YOUR OBJECTIVE:
Please repeat each line below exactly, with no images in the copy.

Items listed in a dataset:
........

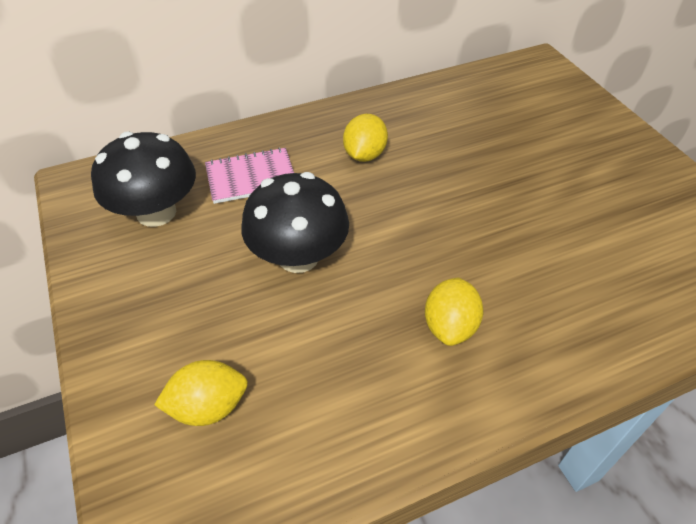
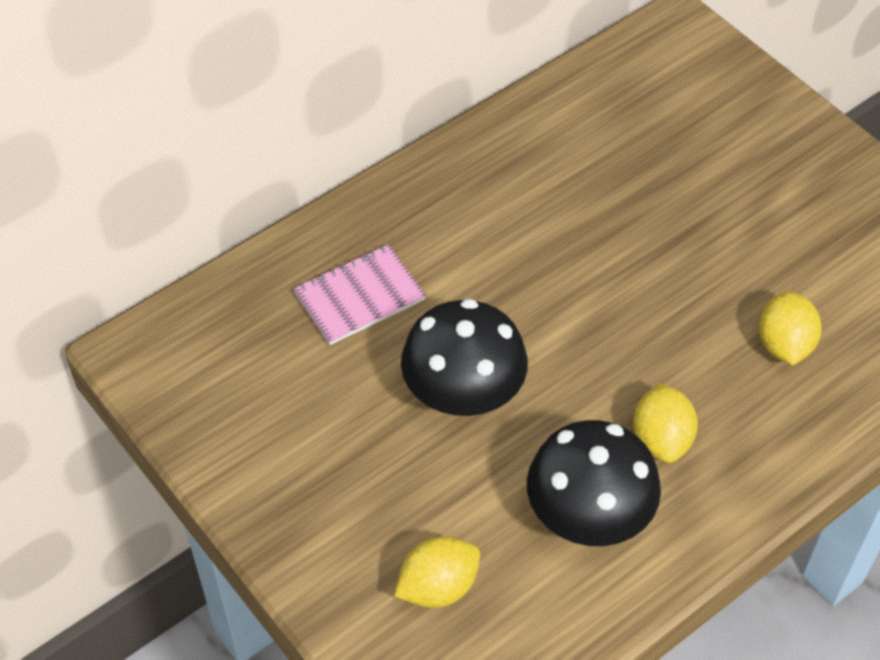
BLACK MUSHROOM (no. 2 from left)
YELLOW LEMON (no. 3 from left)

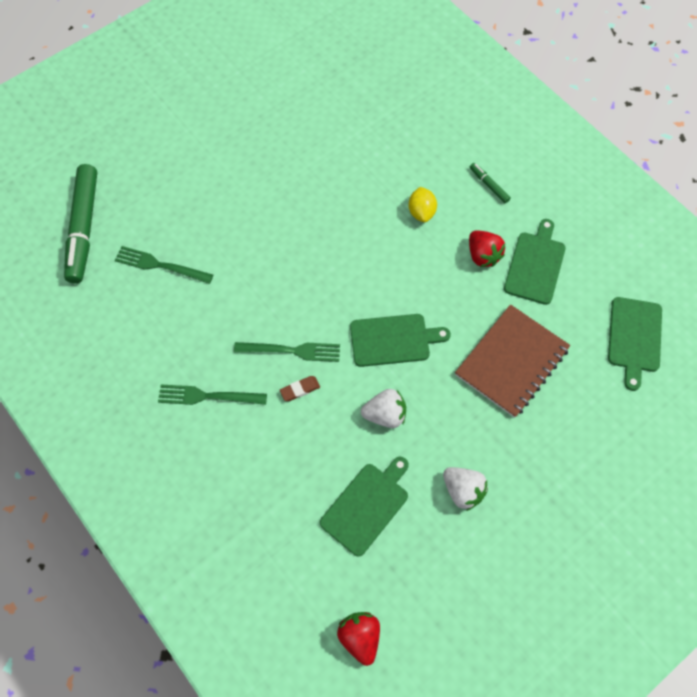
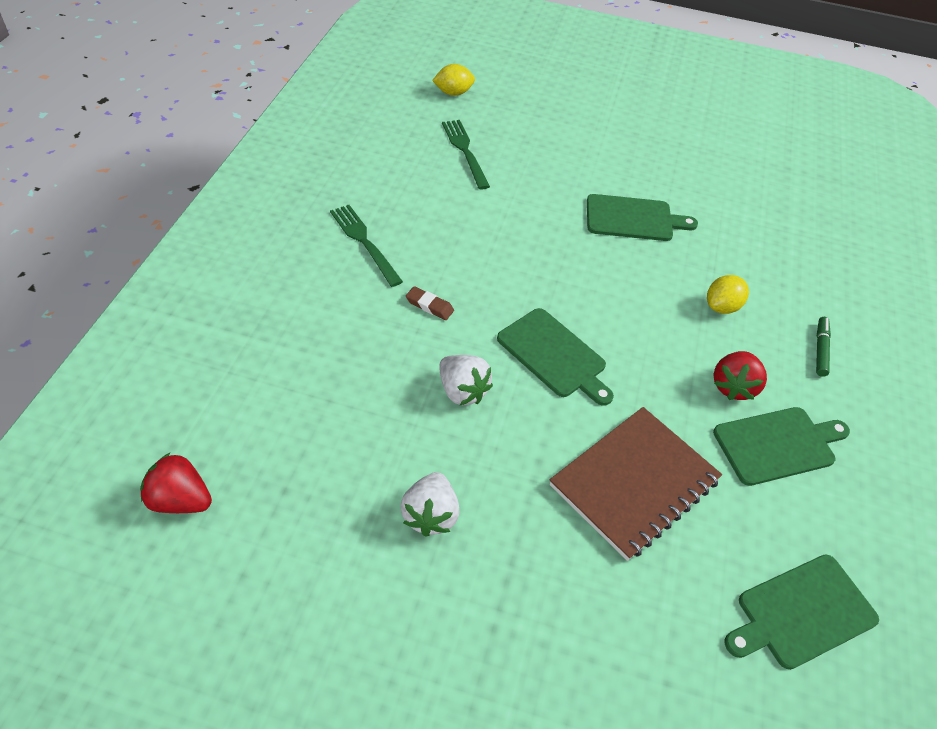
RED STRAWBERRY (no. 1 from left)
YELLOW LEMON (no. 1 from left)
BROWN NOTEBOOK
GREEN CUTTING BOARD (no. 2 from left)
GREEN FORK (no. 3 from left in the first image)

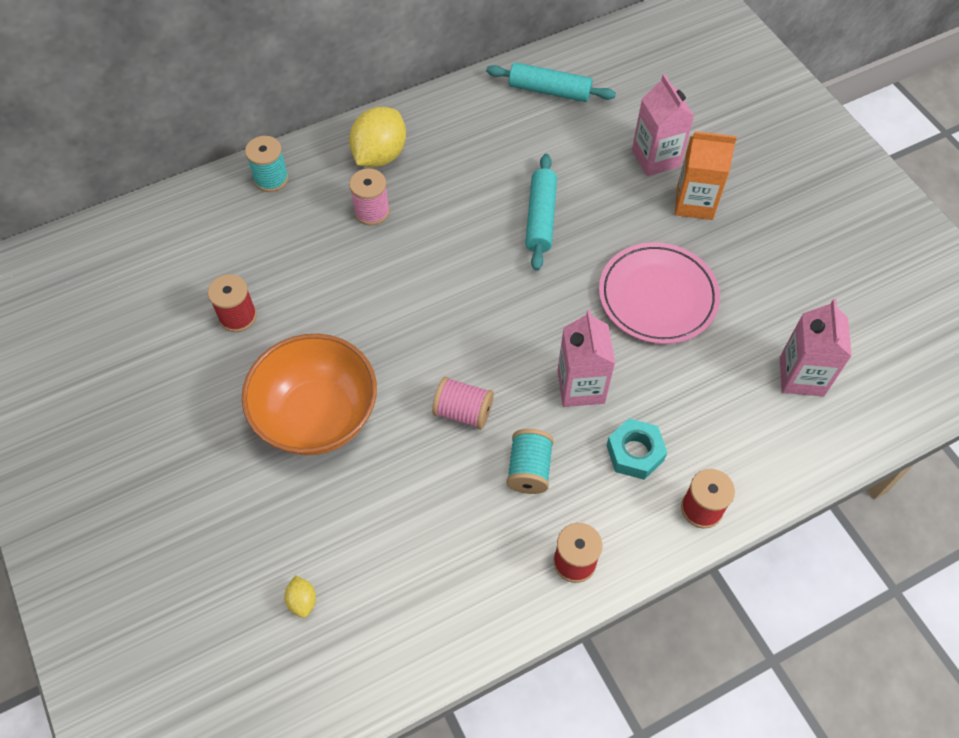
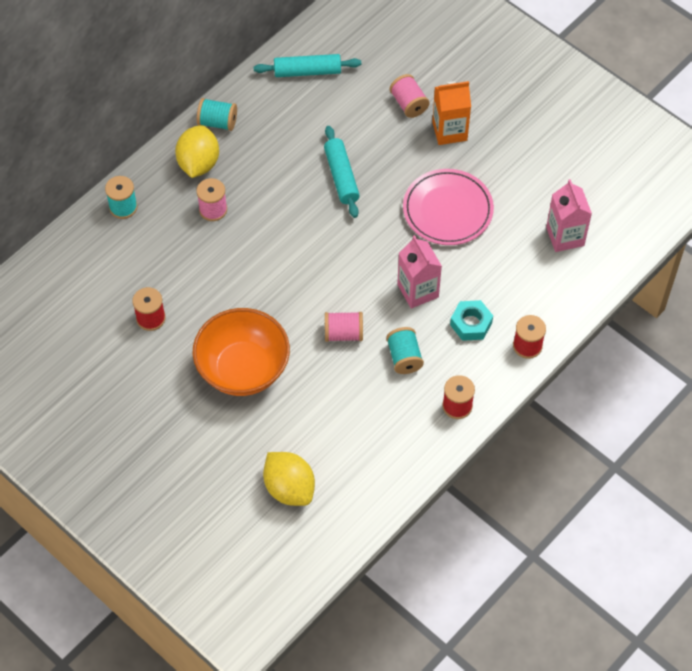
TURQUOISE SPOOL (no. 2 from left)
YELLOW LEMON (no. 2 from left)
PINK SPOOL (no. 3 from left)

........

OUTPUT FOR THIS TASK:
BLACK MUSHROOM (no. 2 from left)
YELLOW LEMON (no. 3 from left)

RED STRAWBERRY (no. 1 from left)
YELLOW LEMON (no. 1 from left)
BROWN NOTEBOOK
GREEN CUTTING BOARD (no. 2 from left)
GREEN FORK (no. 3 from left in the first image)

TURQUOISE SPOOL (no. 2 from left)
YELLOW LEMON (no. 2 from left)
PINK SPOOL (no. 3 from left)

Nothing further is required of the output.